[Object inventory data]
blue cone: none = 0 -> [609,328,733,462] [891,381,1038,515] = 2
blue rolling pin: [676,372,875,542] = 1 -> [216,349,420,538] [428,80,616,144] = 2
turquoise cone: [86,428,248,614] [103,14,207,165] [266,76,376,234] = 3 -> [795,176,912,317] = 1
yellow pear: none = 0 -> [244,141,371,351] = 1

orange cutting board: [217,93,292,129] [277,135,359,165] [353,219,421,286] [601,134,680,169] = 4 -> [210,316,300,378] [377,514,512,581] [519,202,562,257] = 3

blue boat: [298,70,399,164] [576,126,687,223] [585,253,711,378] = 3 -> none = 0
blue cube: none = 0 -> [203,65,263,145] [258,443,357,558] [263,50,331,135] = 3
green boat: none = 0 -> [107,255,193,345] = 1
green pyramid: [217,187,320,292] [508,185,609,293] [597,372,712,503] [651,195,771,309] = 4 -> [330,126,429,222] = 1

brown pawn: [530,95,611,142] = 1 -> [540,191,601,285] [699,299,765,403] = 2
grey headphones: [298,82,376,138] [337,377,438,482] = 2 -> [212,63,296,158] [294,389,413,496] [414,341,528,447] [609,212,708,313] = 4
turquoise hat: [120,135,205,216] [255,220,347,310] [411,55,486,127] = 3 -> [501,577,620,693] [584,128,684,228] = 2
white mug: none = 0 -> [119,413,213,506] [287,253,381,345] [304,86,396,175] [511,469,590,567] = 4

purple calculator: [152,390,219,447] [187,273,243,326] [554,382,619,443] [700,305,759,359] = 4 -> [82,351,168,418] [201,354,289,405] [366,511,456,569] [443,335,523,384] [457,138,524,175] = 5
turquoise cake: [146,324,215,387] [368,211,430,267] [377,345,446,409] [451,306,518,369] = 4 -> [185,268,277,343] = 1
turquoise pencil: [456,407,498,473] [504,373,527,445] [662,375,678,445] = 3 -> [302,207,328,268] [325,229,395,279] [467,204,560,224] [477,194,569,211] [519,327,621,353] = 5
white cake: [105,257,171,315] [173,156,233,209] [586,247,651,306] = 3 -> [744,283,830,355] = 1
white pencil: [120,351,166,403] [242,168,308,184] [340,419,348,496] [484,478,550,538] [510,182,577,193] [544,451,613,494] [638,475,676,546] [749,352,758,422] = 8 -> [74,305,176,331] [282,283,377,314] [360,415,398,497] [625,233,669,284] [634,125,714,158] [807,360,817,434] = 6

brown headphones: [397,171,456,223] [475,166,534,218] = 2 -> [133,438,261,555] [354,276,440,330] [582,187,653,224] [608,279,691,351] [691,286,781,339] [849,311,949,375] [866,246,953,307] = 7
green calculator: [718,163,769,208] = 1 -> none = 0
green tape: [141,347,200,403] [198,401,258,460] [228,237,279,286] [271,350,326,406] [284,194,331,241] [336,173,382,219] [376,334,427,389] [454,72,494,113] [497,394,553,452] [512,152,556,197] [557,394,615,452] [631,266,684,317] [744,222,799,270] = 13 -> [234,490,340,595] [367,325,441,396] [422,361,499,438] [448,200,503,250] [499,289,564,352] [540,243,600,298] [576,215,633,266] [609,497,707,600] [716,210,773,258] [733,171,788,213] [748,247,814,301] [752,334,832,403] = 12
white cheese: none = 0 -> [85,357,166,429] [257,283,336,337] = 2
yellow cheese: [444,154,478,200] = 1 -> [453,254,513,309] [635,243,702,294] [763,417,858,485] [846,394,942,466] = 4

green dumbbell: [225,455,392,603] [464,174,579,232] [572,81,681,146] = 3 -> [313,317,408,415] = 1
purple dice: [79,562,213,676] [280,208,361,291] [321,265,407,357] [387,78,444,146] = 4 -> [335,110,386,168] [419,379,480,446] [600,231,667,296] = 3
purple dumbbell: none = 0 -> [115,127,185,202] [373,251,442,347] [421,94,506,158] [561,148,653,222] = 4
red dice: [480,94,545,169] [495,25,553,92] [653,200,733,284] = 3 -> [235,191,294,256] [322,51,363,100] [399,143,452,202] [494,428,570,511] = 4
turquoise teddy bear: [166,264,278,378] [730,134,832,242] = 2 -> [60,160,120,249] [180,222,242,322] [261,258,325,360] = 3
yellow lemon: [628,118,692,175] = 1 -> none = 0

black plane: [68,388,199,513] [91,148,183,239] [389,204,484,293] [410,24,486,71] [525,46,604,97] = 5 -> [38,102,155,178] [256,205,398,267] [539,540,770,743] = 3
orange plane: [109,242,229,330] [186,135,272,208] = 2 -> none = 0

DESCRIPTION OF THE TASK »
Give back, exactly as written, the stretch from the line with "green pyramid: [217,187,320,292]" through the line with "grey headphones: [298,82,376,138]", and no other lines from the records above.

SOLUTION TO THIS TASK »
green pyramid: [217,187,320,292] [508,185,609,293] [597,372,712,503] [651,195,771,309] = 4 -> [330,126,429,222] = 1

brown pawn: [530,95,611,142] = 1 -> [540,191,601,285] [699,299,765,403] = 2
grey headphones: [298,82,376,138] [337,377,438,482] = 2 -> [212,63,296,158] [294,389,413,496] [414,341,528,447] [609,212,708,313] = 4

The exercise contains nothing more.